_WORK INSTRUCTION_. If a line below contains the word "DIGITS", count it; give only the total.

_DATA_.
----
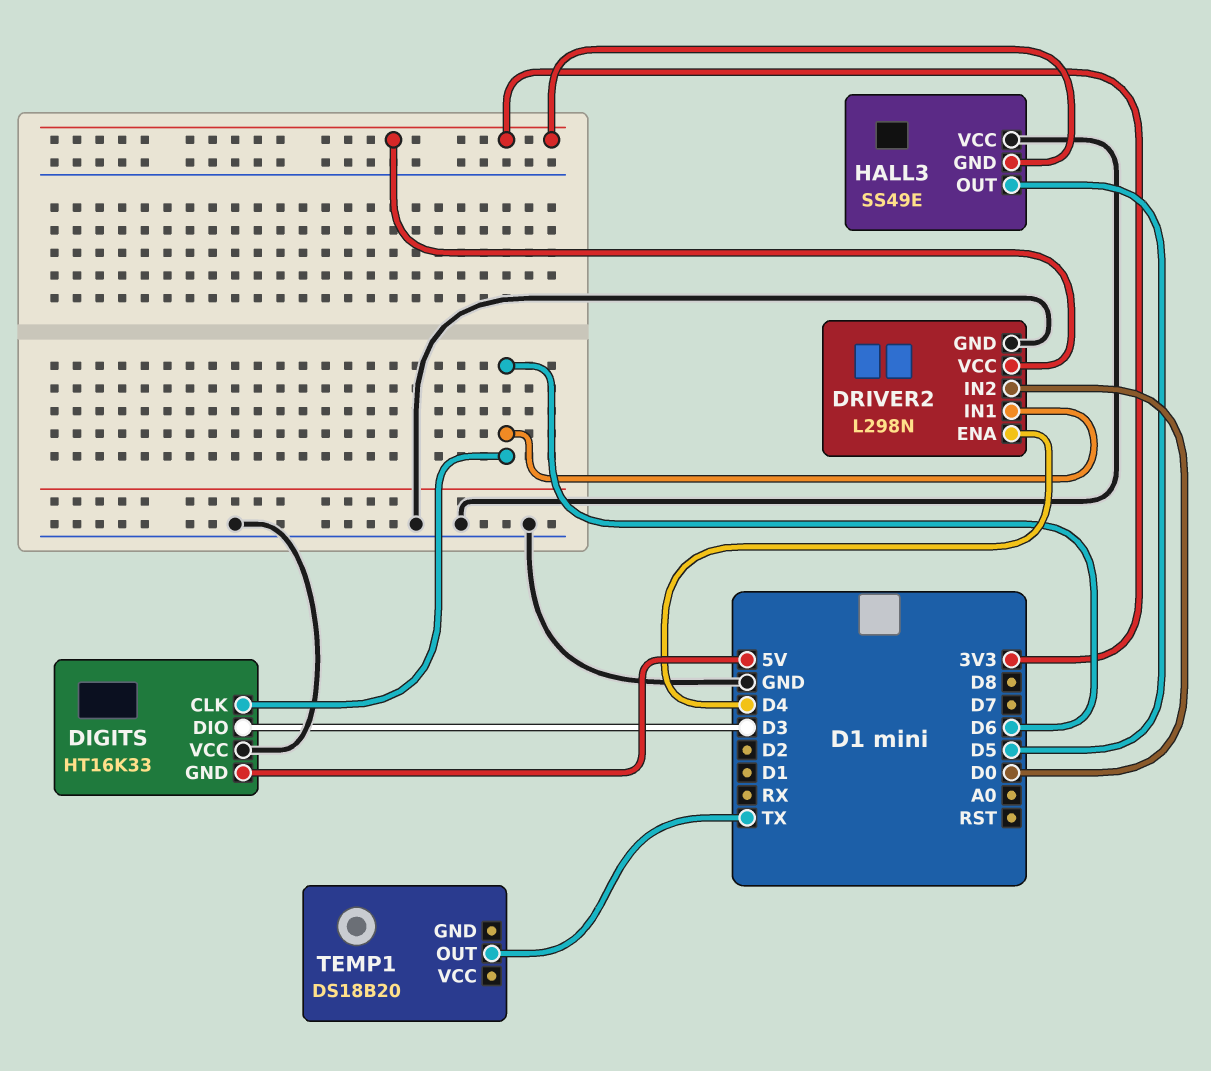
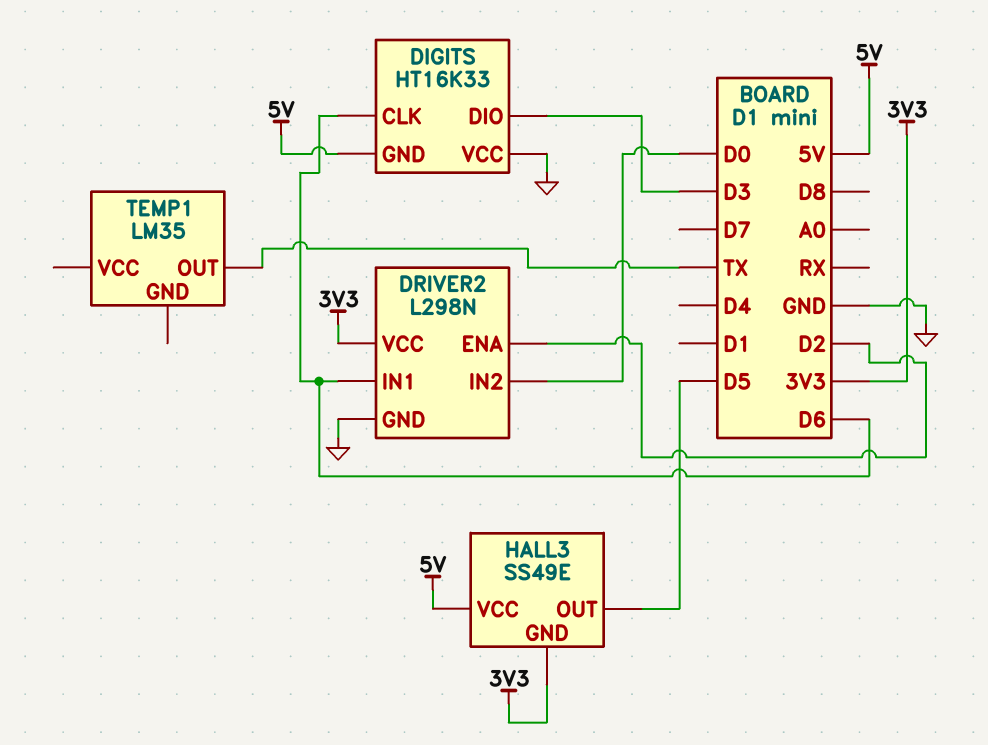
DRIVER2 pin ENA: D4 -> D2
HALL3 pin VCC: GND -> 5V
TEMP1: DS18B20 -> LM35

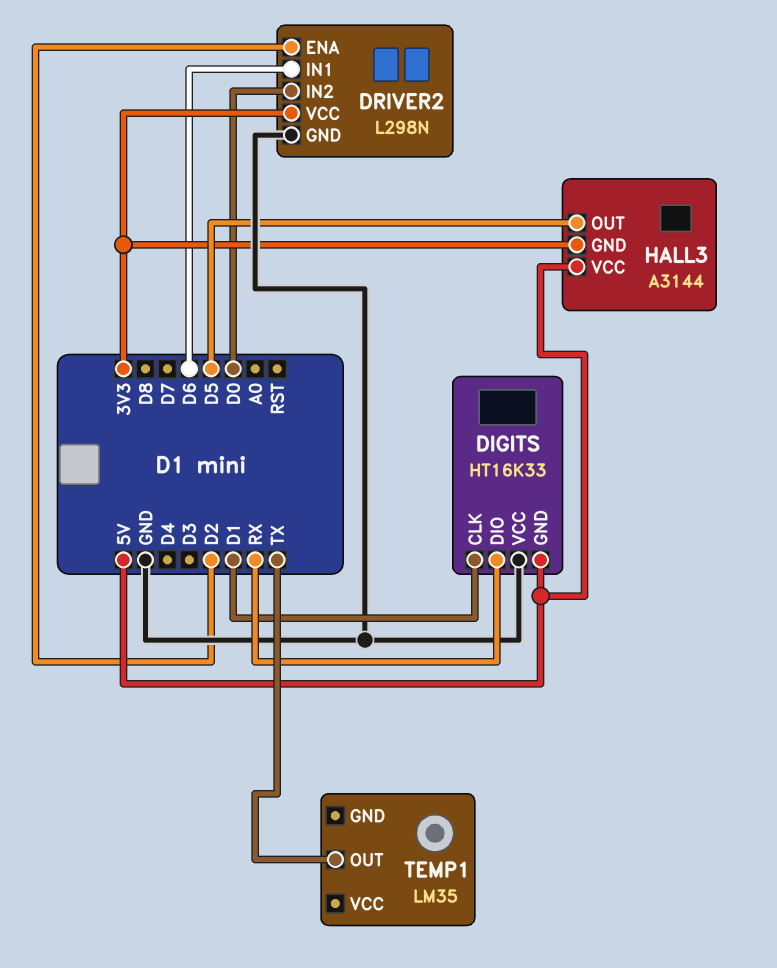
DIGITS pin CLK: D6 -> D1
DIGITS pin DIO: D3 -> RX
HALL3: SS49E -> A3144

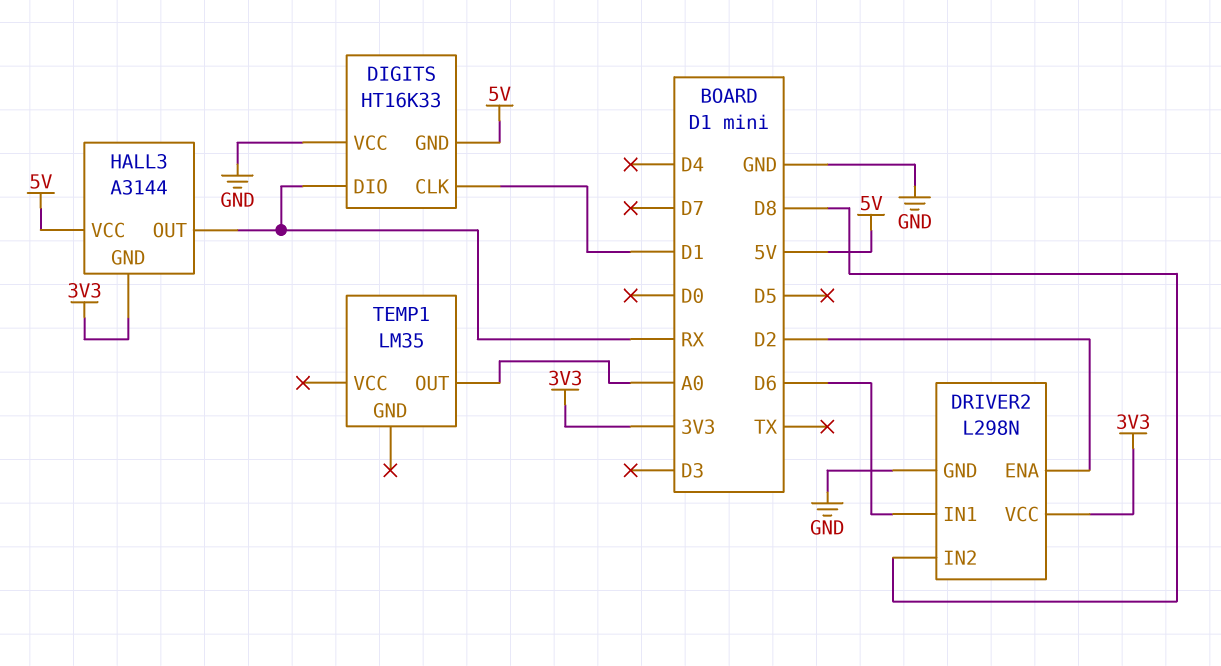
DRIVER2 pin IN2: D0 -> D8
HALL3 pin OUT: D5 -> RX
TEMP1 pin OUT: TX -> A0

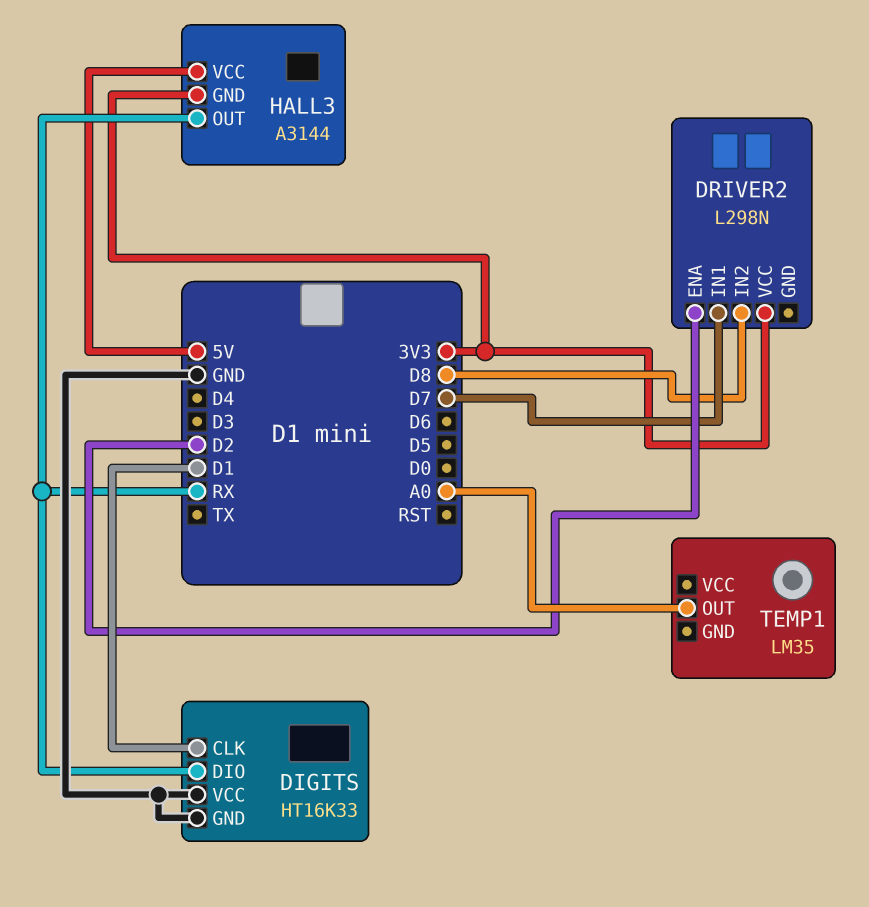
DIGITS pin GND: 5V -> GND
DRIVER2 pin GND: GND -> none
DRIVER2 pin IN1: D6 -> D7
----
_YOUR SOLUTION_. 3